DATA PROVIDED:
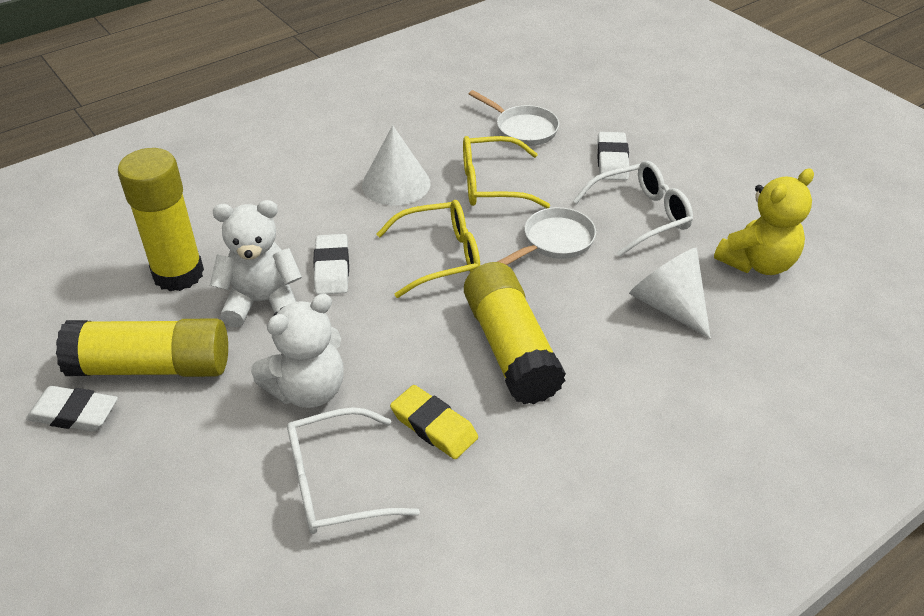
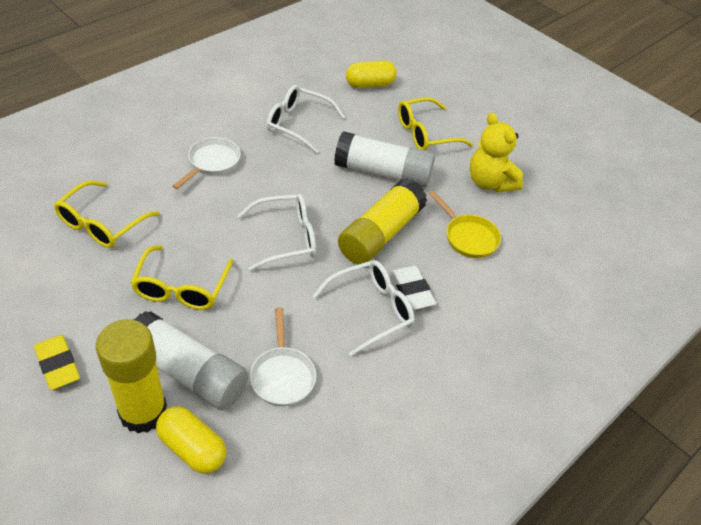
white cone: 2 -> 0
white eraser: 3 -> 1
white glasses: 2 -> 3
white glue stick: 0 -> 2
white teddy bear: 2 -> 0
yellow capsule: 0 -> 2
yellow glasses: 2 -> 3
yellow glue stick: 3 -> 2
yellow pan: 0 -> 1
---
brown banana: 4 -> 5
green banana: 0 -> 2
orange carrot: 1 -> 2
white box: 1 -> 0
...
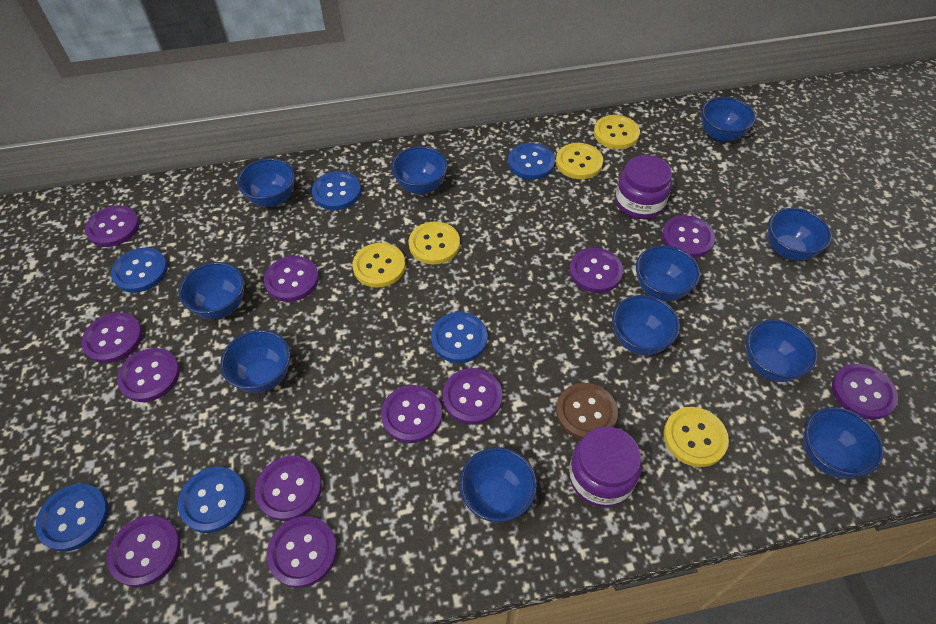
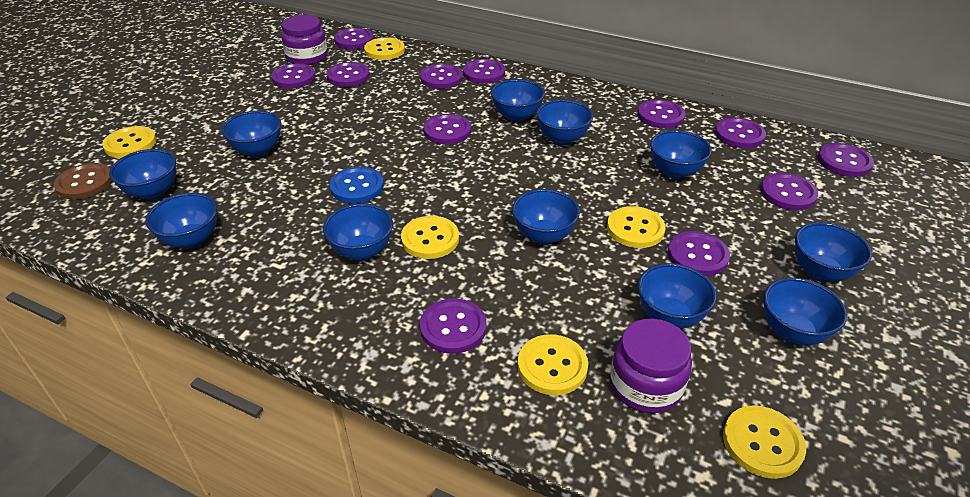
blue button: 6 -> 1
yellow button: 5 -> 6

WHAT THIS TASK INVOLVES:
The answer is one number: how many lines of the material above contain "stick".

FINAL ANSWER:
2